**WHAT THE TASK ASKS**.
Please retype the records below exactly, omitting any images.

**RECORDS FOR PROCESSING**.
--- --- ---
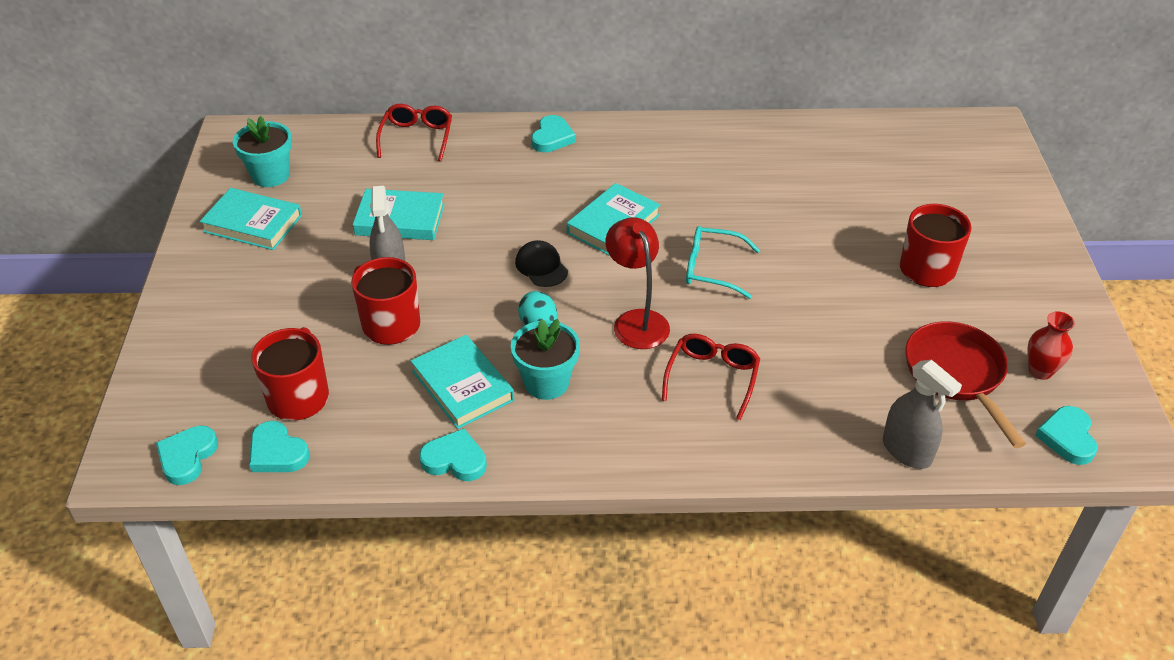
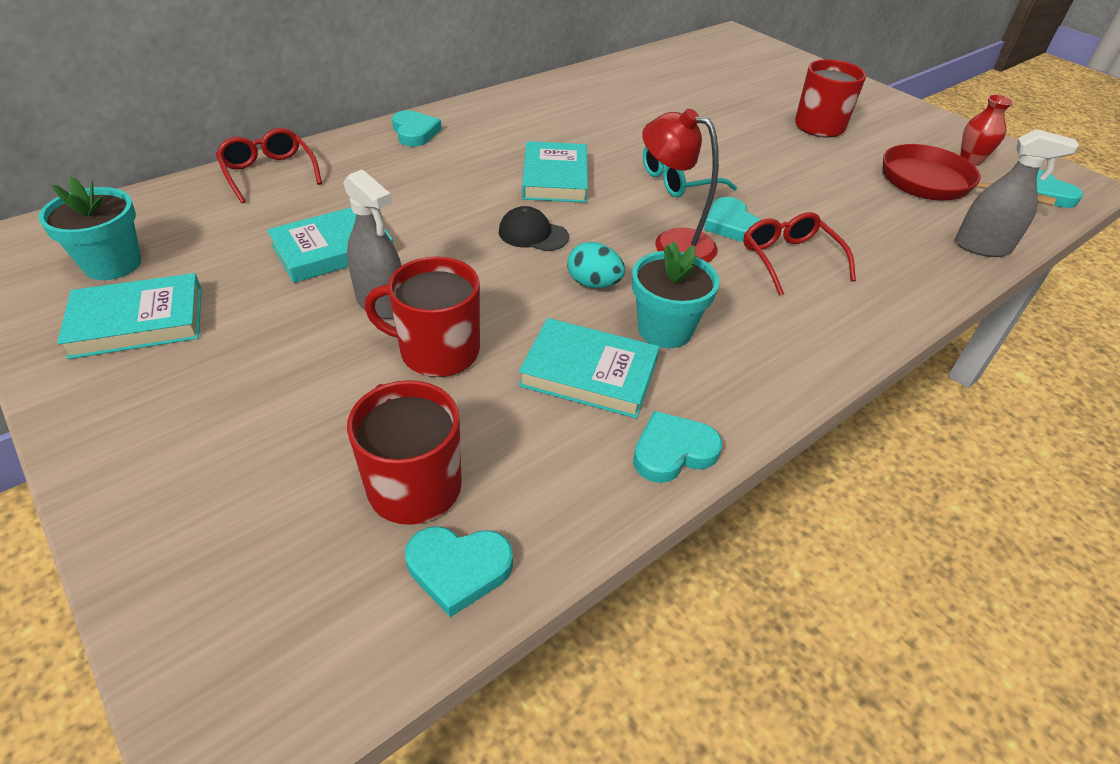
camera: 40 degrees left, 0 degrees up
(187, 457) = (330, 658): turquoise heart -> turquoise heart (731, 224)

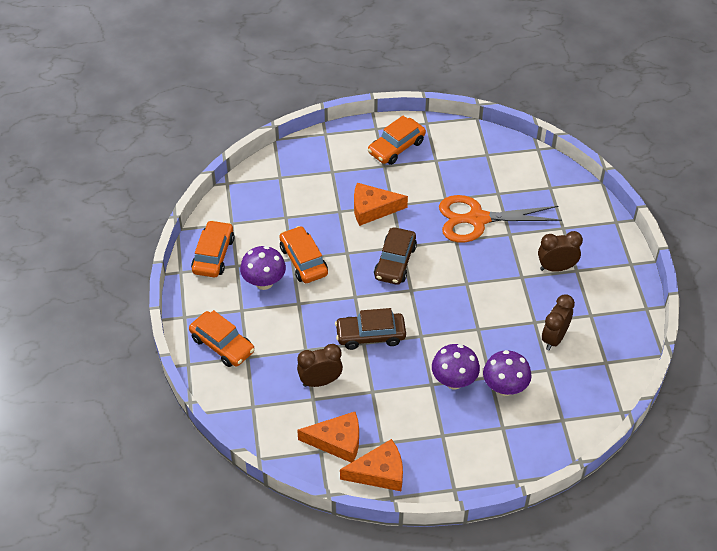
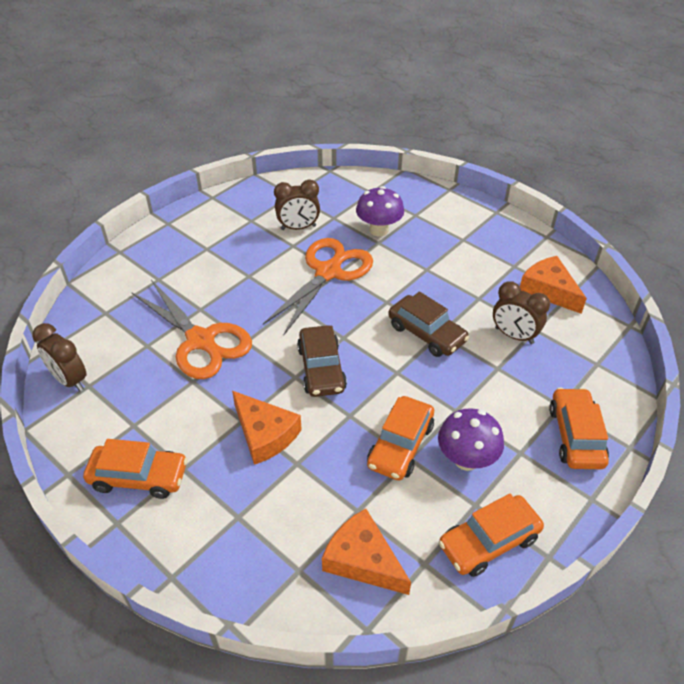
camera: 130 degrees left, 5 degrees down
(379, 472) = (538, 253): orange cheese -> orange cheese (362, 560)
(395, 262) = (321, 369): brown car -> brown car turned 105 degrees clockwise
(454, 381) = (407, 258): purple mushroom -> none
(483, 323) = (328, 272): none -> orange scissors
(556, 268) = (216, 260): brown clock -> brown clock (70, 380)

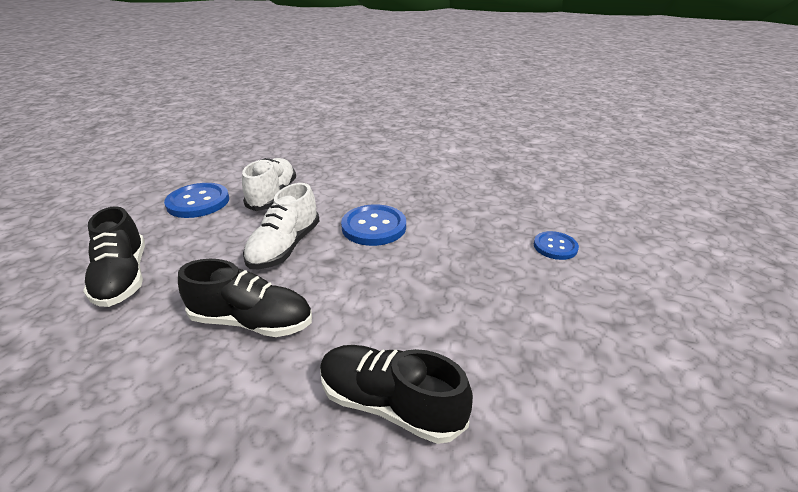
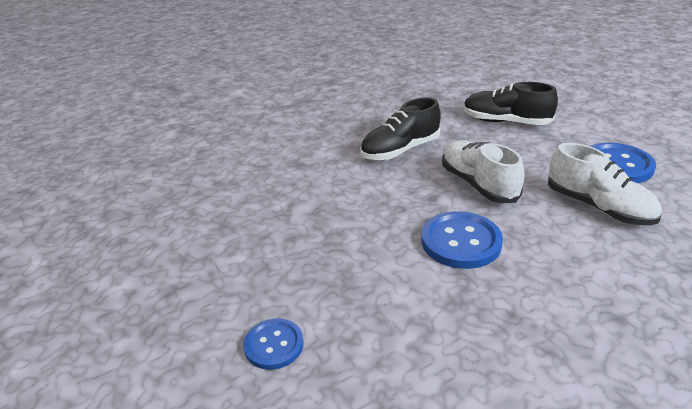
camera: 135 degrees right, 0 degrees up
(390, 404) = (279, 169): black shoe -> none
--- --- ---
**TASK OUTPUT**.
camera: 40 degrees left, 0 degrees up
(187, 457) = (330, 658): turquoise heart -> turquoise heart (731, 224)

camera: 130 degrees left, 5 degrees down
(379, 472) = (538, 253): orange cheese -> orange cheese (362, 560)
(395, 262) = (321, 369): brown car -> brown car turned 105 degrees clockwise
(454, 381) = (407, 258): purple mushroom -> none
(483, 323) = (328, 272): none -> orange scissors
(556, 268) = (216, 260): brown clock -> brown clock (70, 380)

camera: 135 degrees right, 0 degrees up
(390, 404) = (279, 169): black shoe -> none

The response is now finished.